Work instructions
Please reproduce, exactly as given, the lines running from the start of the data to the line containing "building: [199,296,239,336] -> none", inclusive, and omit the pictures.

Information given
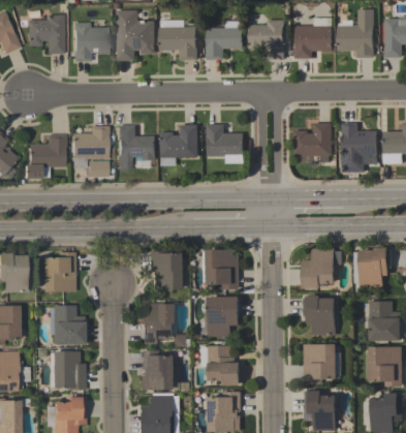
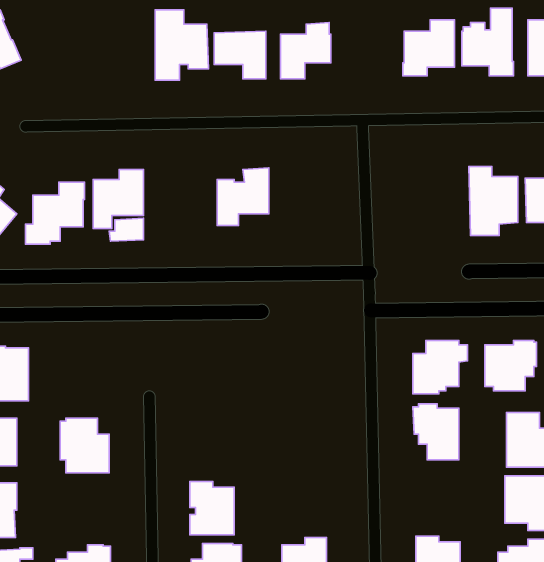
building: [28,16,64,55] -> none
building: [248,21,284,60] -> none
building: [73,23,110,63] -> none
building: [293,123,332,157] -> none
building: [207,125,244,163] -> none
building: [119,126,155,171] -> none
building: [201,251,238,288] -> none
building: [36,252,74,290] -> none
building: [151,252,183,288] -> none
building: [199,296,239,336] -> none
building: [140,303,176,343] -> none
building: [303,344,336,383] -> none
building: [208,345,240,385] -> none
building: [52,350,85,390] -> none

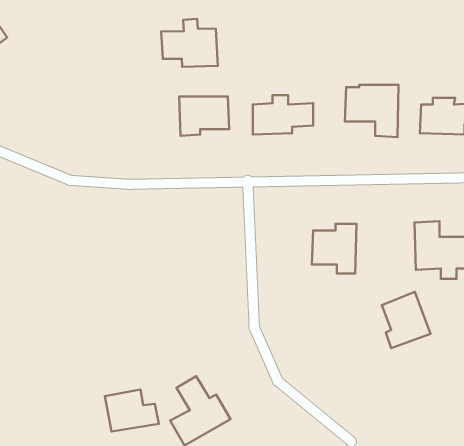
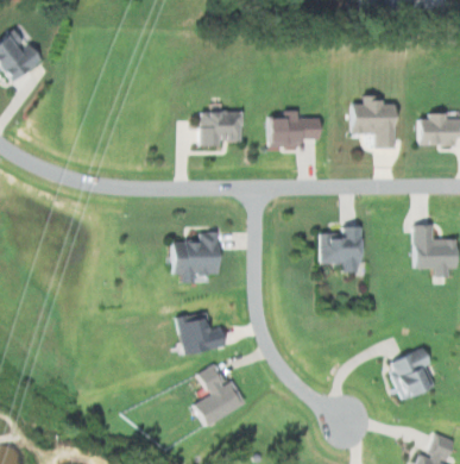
building: [161,19,218,67] -> none
building: none -> [169,232,221,286]
building: [382,292,430,348] -> [391,349,435,400]
building: [105,390,159,432] -> [177,316,226,355]

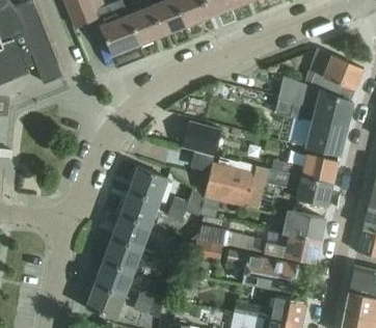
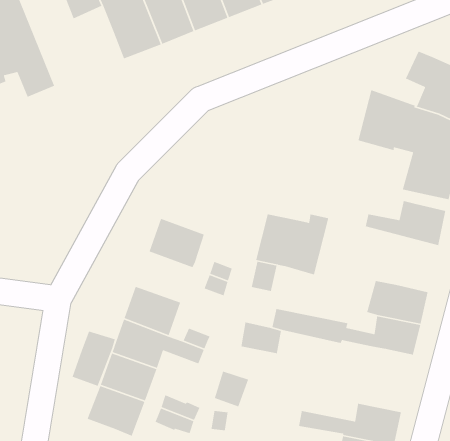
building: [181,120,222,157] -> none
building: [245,166,332,211] -> none
building: [119,190,160,225] -> none
building: none -> [72,331,116,387]
building: [224,249,298,292] -> none

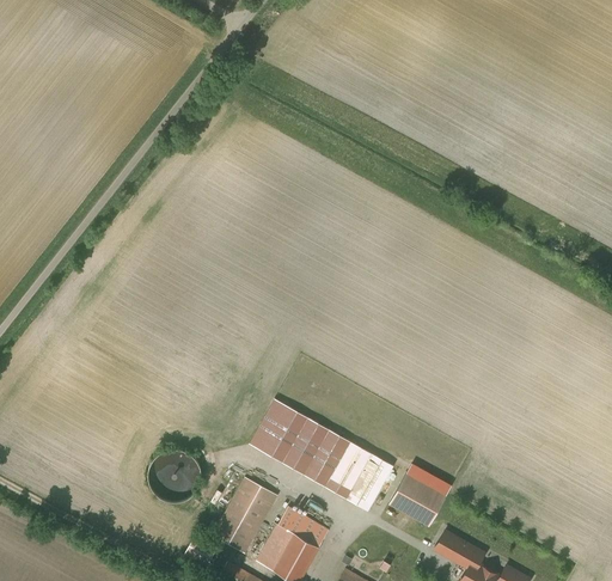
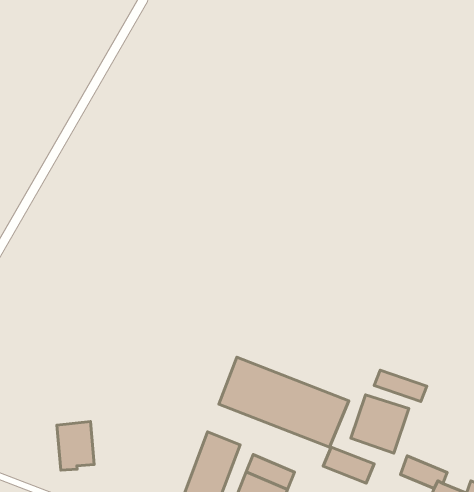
building: none -> [374,370,427,402]
building: [161,451,198,499] -> [57,421,94,470]
building: none -> [323,447,374,483]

Solved exercise
building: [28,16,64,55] -> none
building: [248,21,284,60] -> none
building: [73,23,110,63] -> none
building: [293,123,332,157] -> none
building: [207,125,244,163] -> none
building: [119,126,155,171] -> none
building: [201,251,238,288] -> none
building: [36,252,74,290] -> none
building: [151,252,183,288] -> none
building: [199,296,239,336] -> none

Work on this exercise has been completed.